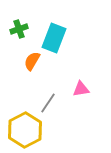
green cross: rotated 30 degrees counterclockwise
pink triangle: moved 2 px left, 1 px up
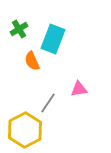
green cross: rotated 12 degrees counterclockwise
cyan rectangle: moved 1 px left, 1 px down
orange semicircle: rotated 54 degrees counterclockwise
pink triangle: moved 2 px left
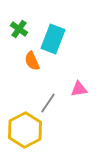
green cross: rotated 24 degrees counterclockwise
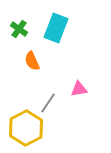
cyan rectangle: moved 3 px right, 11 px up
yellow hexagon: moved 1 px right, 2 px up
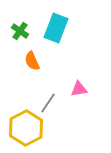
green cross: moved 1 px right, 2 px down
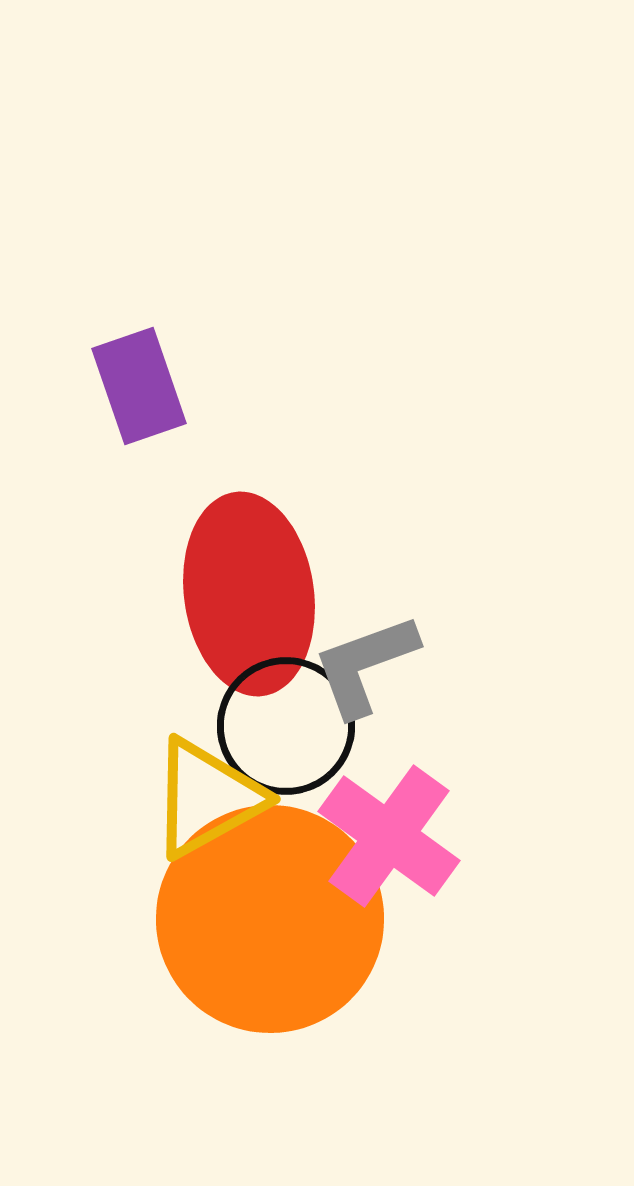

***

→ **What you have to do**
Copy out every line of the items above word for word, omitting the pictures.

→ **Output for this task**
green cross: rotated 30 degrees counterclockwise
pink triangle: moved 2 px left, 1 px up
green cross: rotated 12 degrees counterclockwise
cyan rectangle: moved 1 px left, 1 px down
orange semicircle: rotated 54 degrees counterclockwise
pink triangle: moved 2 px left
green cross: rotated 24 degrees counterclockwise
cyan rectangle: moved 3 px right, 11 px up
yellow hexagon: moved 1 px right, 2 px up
green cross: moved 1 px right, 2 px down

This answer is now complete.